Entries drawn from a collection
┄┄┄┄┄┄┄┄┄┄

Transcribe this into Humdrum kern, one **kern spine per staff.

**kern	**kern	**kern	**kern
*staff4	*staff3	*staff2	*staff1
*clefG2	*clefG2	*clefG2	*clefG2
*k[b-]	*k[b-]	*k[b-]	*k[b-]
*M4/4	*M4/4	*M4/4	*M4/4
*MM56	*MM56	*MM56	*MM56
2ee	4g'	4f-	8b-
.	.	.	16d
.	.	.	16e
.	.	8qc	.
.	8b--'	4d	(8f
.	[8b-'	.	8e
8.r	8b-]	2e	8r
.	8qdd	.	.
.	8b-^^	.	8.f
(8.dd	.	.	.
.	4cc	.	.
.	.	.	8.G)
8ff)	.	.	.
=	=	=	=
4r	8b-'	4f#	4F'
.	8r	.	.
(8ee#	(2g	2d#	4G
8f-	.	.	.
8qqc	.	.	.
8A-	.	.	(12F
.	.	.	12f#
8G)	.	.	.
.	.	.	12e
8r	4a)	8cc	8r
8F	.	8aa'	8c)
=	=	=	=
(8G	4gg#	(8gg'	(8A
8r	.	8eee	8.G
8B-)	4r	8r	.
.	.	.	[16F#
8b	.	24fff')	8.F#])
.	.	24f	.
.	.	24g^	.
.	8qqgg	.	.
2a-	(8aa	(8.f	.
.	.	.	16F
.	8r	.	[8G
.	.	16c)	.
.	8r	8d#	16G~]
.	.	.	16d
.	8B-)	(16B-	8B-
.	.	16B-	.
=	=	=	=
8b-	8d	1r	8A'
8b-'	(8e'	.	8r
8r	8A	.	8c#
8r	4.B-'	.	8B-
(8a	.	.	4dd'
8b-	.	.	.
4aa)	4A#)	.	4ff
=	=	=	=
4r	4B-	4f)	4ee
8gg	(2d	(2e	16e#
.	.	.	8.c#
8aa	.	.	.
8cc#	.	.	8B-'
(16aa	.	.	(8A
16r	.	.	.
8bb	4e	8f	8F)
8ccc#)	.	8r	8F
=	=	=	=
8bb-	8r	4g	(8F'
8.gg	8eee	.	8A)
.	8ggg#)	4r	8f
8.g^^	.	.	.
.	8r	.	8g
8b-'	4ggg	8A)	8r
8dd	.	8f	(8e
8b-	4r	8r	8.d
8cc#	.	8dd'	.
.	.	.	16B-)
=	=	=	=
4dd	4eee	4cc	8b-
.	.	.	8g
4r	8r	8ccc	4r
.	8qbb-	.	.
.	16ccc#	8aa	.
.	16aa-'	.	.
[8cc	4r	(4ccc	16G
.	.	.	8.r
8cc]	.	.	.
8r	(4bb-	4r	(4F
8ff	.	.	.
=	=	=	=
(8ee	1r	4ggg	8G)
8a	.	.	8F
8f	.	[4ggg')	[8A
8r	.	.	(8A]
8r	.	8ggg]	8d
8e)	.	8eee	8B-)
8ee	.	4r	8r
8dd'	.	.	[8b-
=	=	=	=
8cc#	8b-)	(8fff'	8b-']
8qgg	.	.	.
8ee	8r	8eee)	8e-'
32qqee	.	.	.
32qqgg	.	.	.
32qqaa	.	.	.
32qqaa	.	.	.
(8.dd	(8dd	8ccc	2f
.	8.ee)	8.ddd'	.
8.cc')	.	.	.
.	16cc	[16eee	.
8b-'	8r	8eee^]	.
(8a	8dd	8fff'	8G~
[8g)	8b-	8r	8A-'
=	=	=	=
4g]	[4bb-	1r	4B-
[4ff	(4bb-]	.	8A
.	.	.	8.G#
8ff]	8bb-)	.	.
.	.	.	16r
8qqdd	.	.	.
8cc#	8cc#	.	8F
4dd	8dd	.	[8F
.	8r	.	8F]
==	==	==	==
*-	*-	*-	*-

┄┄┄┄┄┄┄┄┄┄

_STATED TASK_
From the listing above, pull out every line that contains the string "kern". Treat uppercase and lowercase letters as different.

_ANSWER TO THIS EXERCISE_
Transcribe this into Humdrum kern, one **kern spine per staff.
**kern	**kern	**kern	**kern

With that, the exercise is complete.